- [WORK TO BE COMPLETED]
Both the line containing "The poisson [rose] at [345, 276] appeared." and the line containing "The cactus [blanc]" belong to the span. Output exactly that span from the listing below, and nothing outside it.

╔══

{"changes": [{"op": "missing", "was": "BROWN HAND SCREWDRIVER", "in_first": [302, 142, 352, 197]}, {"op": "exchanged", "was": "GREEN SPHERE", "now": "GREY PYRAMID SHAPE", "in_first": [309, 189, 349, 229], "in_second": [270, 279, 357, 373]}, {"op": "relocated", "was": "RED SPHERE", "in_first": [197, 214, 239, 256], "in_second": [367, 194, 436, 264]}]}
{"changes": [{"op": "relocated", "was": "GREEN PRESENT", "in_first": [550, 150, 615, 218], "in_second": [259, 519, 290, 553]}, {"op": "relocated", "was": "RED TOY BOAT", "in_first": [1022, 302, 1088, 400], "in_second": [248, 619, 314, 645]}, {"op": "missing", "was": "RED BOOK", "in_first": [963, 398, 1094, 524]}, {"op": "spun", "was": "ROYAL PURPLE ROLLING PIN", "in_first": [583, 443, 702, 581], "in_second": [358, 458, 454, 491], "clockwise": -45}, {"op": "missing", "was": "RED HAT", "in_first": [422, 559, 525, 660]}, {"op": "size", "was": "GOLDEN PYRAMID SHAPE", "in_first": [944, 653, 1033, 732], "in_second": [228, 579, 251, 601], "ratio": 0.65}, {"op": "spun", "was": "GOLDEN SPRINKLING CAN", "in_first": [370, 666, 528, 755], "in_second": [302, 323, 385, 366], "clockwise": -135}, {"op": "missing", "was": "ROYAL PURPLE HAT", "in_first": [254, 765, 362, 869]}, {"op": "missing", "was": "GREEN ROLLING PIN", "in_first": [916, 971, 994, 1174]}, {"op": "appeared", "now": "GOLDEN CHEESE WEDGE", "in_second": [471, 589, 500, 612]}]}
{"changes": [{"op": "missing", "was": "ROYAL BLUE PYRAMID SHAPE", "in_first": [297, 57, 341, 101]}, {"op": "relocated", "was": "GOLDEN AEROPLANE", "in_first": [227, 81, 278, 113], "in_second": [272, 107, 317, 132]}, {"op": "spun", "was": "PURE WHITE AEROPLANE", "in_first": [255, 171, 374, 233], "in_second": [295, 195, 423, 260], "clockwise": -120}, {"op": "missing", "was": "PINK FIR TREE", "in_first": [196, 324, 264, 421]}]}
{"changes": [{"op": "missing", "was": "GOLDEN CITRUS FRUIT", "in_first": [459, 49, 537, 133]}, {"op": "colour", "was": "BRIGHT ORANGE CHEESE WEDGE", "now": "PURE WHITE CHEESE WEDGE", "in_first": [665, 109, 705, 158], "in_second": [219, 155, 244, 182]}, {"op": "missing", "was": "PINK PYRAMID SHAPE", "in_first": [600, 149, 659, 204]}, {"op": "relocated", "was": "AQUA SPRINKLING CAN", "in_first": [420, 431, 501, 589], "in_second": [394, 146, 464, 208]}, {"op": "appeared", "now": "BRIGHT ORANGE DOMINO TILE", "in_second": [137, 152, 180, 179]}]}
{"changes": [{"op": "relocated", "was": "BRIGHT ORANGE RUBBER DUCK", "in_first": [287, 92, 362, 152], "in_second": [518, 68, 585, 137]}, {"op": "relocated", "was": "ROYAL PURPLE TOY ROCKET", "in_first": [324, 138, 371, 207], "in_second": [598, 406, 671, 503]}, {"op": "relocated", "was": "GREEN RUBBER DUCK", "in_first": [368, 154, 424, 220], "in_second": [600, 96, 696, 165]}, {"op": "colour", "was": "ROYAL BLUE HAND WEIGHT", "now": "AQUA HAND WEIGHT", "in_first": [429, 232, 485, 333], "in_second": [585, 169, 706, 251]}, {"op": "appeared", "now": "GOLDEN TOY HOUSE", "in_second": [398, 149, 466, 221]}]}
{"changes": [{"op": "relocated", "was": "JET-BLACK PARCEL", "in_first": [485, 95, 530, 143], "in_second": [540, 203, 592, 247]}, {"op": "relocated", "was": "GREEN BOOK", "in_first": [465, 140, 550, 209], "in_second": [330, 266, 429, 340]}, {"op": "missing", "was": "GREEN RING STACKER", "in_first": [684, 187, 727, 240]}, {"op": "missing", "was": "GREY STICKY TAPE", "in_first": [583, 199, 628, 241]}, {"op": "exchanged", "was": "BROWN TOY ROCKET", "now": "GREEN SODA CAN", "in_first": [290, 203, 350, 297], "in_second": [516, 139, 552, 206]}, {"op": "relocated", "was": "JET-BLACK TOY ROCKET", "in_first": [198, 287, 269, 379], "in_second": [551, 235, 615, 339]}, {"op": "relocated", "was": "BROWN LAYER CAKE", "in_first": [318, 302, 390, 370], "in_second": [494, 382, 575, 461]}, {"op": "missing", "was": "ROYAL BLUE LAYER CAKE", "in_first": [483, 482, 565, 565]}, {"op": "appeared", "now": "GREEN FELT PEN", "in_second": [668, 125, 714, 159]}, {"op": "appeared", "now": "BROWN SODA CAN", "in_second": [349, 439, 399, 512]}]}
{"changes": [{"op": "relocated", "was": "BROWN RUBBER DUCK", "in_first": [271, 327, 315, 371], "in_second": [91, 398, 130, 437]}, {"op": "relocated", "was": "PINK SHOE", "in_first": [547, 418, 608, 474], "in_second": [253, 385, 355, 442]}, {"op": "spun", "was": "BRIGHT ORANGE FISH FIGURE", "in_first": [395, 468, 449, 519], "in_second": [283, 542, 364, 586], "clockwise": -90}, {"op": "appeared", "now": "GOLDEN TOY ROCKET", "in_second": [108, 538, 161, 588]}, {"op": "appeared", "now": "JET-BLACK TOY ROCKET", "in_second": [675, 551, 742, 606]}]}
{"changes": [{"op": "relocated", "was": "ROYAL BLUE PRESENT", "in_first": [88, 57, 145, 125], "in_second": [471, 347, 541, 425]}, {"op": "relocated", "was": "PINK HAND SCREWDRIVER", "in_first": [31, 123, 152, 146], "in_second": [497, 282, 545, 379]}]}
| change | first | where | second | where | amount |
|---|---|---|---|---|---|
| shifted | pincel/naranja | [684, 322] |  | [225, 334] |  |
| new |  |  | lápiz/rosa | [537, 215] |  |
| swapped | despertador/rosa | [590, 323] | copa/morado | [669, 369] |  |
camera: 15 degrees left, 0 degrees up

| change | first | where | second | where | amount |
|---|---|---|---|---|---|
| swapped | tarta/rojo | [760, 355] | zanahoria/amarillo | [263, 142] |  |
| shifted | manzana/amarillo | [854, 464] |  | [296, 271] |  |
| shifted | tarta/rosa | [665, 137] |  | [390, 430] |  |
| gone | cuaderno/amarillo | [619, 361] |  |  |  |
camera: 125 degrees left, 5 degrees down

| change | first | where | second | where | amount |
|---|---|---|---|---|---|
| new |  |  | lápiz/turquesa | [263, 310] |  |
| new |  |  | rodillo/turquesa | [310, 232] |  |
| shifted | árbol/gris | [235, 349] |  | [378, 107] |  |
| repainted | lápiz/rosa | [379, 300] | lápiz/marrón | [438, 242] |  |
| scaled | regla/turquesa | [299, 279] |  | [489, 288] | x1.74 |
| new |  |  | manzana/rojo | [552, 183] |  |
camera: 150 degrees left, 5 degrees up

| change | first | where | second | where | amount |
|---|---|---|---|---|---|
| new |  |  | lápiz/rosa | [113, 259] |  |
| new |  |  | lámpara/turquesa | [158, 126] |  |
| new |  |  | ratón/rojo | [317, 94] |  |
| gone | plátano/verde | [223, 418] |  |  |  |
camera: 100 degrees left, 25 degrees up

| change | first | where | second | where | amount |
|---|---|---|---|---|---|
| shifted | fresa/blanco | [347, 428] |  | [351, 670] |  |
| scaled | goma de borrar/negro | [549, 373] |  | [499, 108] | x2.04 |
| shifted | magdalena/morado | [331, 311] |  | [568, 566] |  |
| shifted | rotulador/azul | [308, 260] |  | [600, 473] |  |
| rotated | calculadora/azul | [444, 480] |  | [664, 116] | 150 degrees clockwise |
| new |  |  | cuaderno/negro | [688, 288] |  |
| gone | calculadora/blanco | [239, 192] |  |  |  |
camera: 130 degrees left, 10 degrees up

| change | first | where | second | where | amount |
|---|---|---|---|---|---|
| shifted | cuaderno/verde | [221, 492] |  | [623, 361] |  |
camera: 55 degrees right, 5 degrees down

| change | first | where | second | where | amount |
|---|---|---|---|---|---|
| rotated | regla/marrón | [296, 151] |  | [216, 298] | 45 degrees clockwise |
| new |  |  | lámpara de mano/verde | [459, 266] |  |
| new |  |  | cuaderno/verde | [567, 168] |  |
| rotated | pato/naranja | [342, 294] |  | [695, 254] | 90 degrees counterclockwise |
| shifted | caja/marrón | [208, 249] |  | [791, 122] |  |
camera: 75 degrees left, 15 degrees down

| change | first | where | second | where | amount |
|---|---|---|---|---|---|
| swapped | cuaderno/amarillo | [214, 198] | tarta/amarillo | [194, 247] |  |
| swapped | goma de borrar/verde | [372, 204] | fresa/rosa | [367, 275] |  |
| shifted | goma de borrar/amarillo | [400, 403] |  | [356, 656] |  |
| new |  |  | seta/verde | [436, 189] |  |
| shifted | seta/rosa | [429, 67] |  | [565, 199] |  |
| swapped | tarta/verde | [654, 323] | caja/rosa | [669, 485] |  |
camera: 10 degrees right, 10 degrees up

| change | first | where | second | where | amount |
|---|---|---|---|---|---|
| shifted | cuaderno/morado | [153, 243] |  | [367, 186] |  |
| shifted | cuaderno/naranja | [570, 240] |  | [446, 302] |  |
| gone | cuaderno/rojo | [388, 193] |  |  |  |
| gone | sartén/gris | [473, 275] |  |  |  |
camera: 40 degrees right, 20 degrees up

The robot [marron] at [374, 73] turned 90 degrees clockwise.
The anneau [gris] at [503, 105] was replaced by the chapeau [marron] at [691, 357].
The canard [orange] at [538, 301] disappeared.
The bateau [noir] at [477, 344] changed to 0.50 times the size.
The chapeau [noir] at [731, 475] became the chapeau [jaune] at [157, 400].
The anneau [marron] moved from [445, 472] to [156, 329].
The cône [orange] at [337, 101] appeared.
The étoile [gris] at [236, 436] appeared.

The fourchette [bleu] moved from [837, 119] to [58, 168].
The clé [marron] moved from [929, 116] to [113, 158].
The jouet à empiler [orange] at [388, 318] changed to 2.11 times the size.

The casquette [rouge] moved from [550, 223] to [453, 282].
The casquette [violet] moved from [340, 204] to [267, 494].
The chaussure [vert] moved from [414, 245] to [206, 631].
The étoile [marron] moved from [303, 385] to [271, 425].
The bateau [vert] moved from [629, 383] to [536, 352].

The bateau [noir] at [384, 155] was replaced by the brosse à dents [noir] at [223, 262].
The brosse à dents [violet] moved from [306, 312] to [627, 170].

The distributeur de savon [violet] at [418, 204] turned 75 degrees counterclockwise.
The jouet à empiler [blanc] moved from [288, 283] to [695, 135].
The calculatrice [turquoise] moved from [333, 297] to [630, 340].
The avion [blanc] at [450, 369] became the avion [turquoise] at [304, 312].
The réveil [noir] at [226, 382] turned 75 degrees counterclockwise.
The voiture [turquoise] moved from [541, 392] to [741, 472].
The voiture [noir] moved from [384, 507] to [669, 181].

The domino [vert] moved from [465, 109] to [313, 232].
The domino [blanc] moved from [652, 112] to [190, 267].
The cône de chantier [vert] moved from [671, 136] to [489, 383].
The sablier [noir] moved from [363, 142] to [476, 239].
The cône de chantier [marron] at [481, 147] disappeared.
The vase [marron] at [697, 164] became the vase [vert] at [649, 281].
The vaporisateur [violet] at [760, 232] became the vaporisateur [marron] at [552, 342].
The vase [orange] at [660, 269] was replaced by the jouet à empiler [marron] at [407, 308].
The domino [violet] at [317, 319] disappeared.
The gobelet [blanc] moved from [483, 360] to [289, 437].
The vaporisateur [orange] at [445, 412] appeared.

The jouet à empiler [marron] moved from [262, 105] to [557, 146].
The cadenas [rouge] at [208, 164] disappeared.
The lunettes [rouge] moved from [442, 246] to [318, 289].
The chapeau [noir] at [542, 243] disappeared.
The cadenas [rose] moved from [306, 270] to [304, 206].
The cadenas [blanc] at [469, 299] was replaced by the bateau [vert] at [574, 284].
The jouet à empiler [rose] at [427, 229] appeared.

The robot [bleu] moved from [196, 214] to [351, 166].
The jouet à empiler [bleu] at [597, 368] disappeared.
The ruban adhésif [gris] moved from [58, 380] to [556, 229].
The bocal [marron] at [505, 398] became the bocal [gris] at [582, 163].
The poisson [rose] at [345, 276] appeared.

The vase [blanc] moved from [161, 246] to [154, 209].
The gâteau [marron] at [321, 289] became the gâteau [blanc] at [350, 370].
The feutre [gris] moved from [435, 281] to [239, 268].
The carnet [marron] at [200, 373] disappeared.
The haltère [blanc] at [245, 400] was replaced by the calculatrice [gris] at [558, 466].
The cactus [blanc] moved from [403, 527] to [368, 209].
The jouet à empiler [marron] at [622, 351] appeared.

╚══

- [EXERCISE RESPONSE]
The poisson [rose] at [345, 276] appeared.

The vase [blanc] moved from [161, 246] to [154, 209].
The gâteau [marron] at [321, 289] became the gâteau [blanc] at [350, 370].
The feutre [gris] moved from [435, 281] to [239, 268].
The carnet [marron] at [200, 373] disappeared.
The haltère [blanc] at [245, 400] was replaced by the calculatrice [gris] at [558, 466].
The cactus [blanc] moved from [403, 527] to [368, 209].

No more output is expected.